▶ _WORK REQUIRED_: Copy every entry exactly, but skip the pictures.

▶ _SUPPLIED RECORDS_:
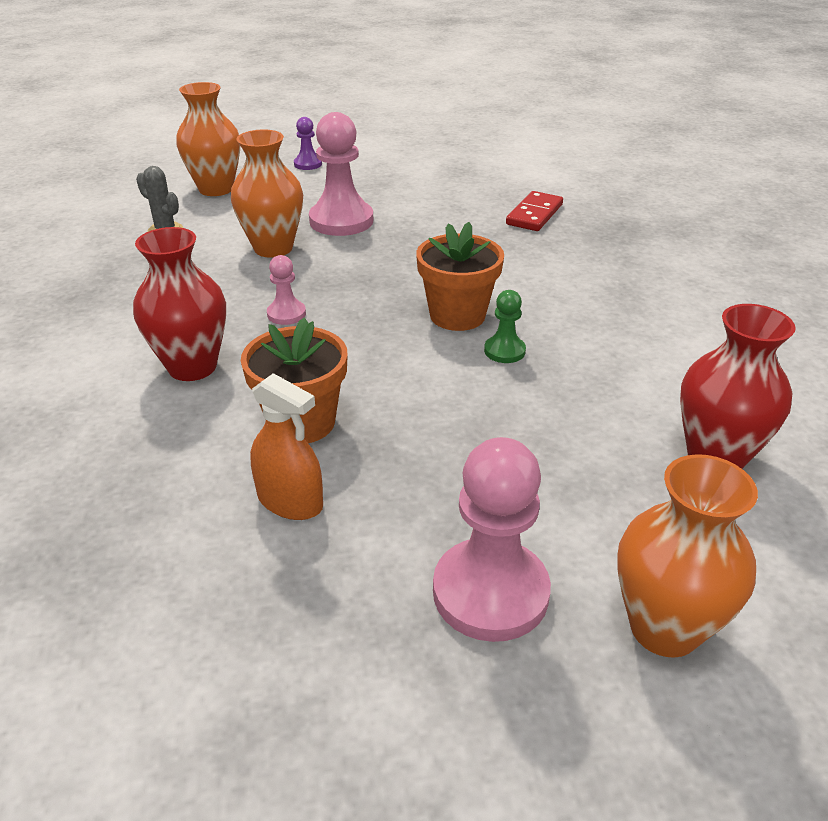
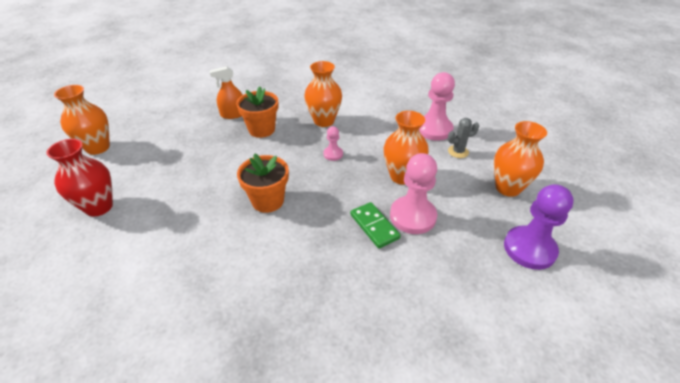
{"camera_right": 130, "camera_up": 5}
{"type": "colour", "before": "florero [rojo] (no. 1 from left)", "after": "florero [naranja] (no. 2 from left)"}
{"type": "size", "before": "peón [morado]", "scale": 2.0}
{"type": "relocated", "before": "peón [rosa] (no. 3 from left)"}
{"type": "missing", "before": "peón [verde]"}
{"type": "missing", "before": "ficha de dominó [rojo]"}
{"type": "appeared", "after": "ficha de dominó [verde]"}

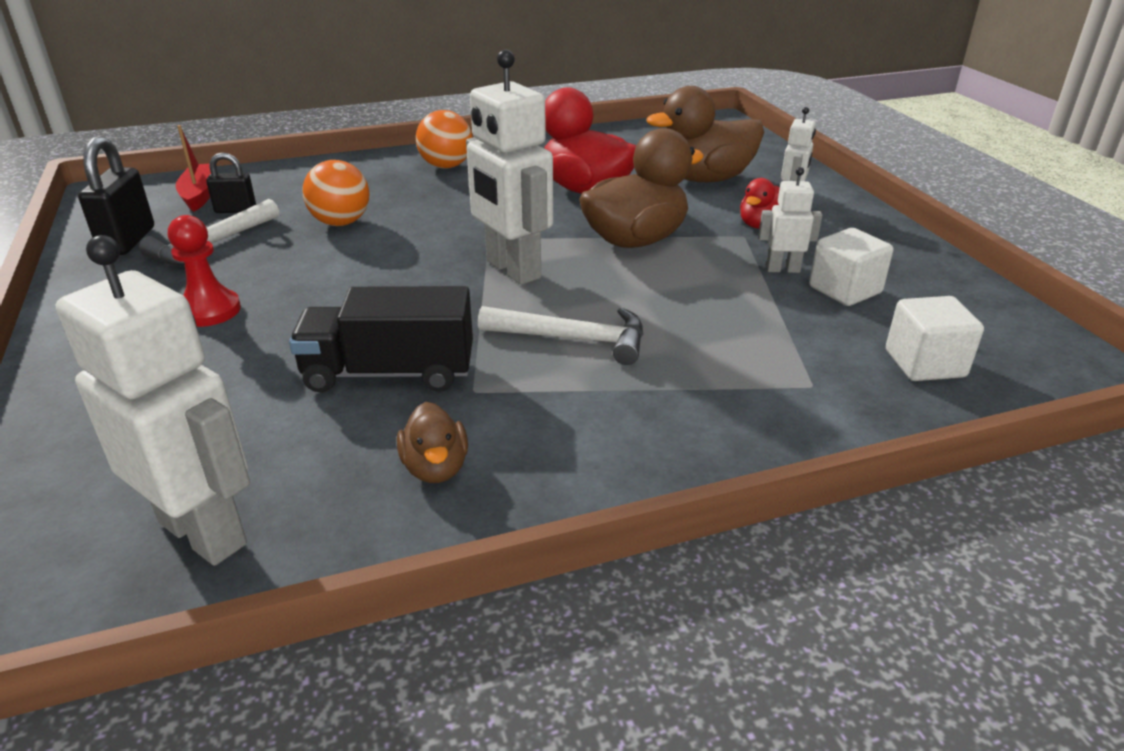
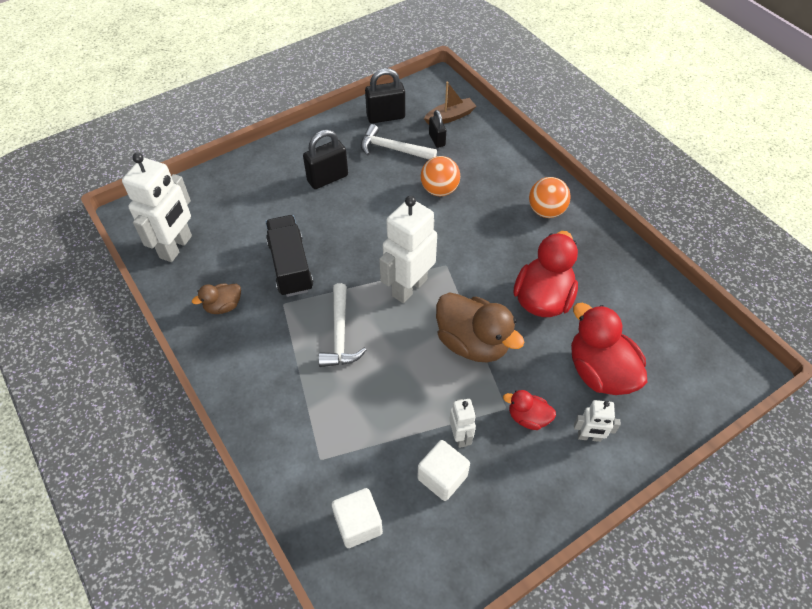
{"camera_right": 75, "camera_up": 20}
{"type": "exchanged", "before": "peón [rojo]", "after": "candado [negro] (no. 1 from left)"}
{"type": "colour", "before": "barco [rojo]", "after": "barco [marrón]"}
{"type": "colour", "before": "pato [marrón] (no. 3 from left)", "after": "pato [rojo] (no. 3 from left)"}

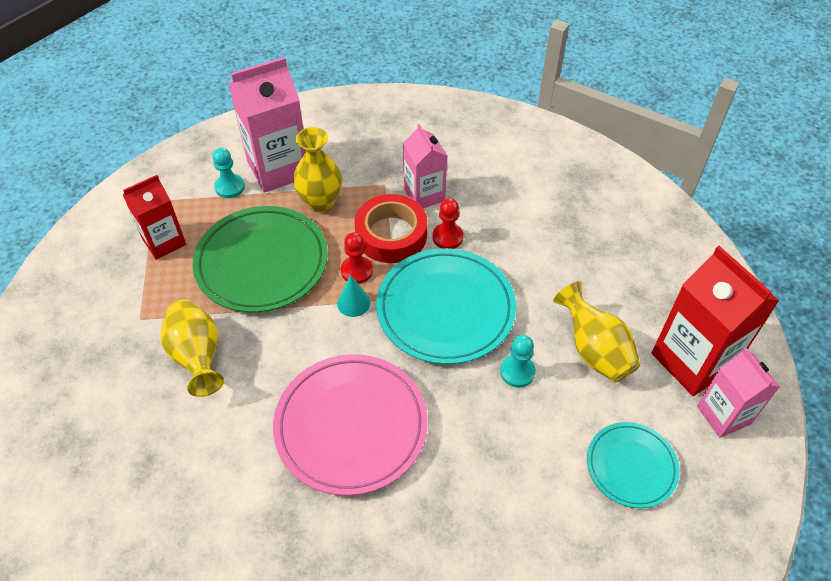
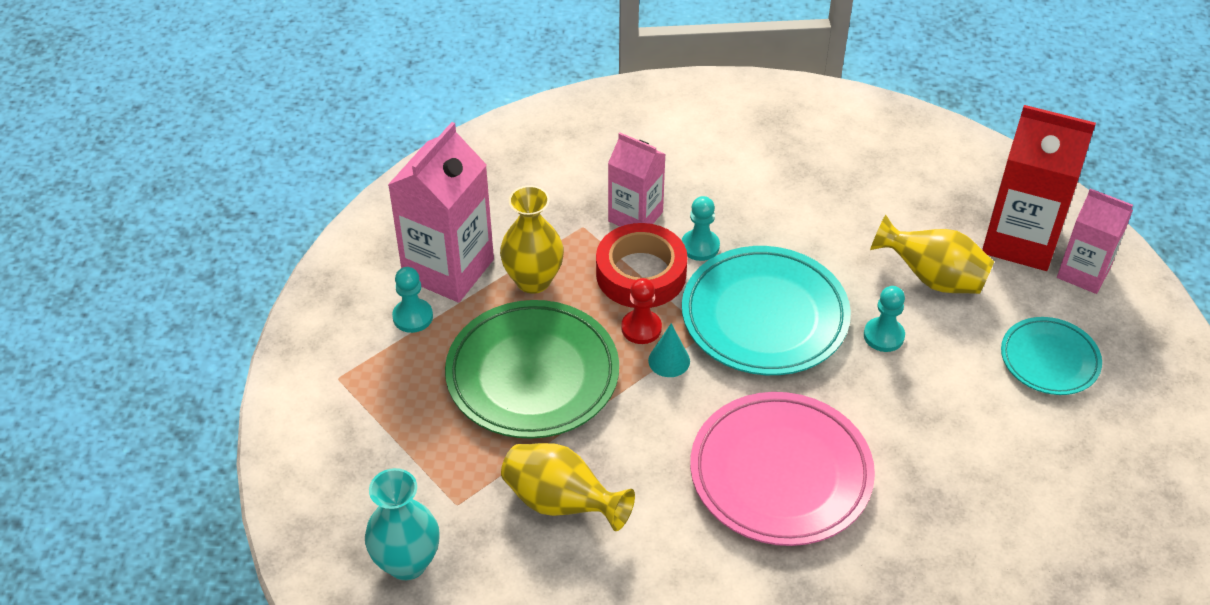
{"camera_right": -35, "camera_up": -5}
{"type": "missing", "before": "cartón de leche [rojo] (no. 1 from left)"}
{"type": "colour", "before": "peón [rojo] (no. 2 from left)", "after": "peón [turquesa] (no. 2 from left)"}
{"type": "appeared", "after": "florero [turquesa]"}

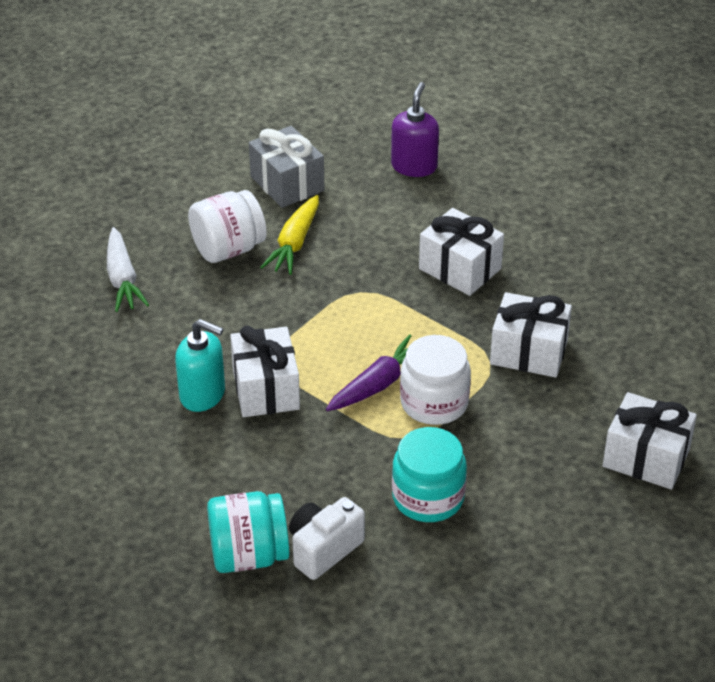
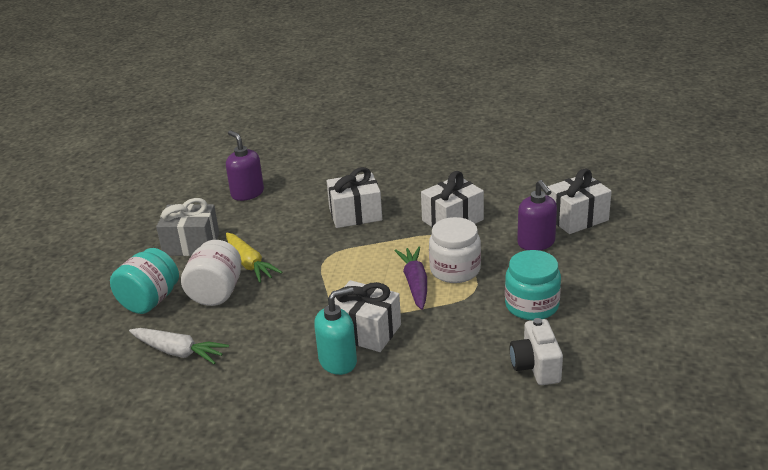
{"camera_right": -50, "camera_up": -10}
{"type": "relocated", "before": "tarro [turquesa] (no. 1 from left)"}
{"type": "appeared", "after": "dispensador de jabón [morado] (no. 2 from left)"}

▶ _RESPONSE TO THE TASK_:
{"camera_right": 130, "camera_up": 5}
{"type": "colour", "before": "florero [rojo] (no. 1 from left)", "after": "florero [naranja] (no. 2 from left)"}
{"type": "size", "before": "peón [morado]", "scale": 2.0}
{"type": "relocated", "before": "peón [rosa] (no. 3 from left)"}
{"type": "missing", "before": "peón [verde]"}
{"type": "missing", "before": "ficha de dominó [rojo]"}
{"type": "appeared", "after": "ficha de dominó [verde]"}

{"camera_right": 75, "camera_up": 20}
{"type": "exchanged", "before": "peón [rojo]", "after": "candado [negro] (no. 1 from left)"}
{"type": "colour", "before": "barco [rojo]", "after": "barco [marrón]"}
{"type": "colour", "before": "pato [marrón] (no. 3 from left)", "after": "pato [rojo] (no. 3 from left)"}

{"camera_right": -35, "camera_up": -5}
{"type": "missing", "before": "cartón de leche [rojo] (no. 1 from left)"}
{"type": "colour", "before": "peón [rojo] (no. 2 from left)", "after": "peón [turquesa] (no. 2 from left)"}
{"type": "appeared", "after": "florero [turquesa]"}

{"camera_right": -50, "camera_up": -10}
{"type": "relocated", "before": "tarro [turquesa] (no. 1 from left)"}
{"type": "appeared", "after": "dispensador de jabón [morado] (no. 2 from left)"}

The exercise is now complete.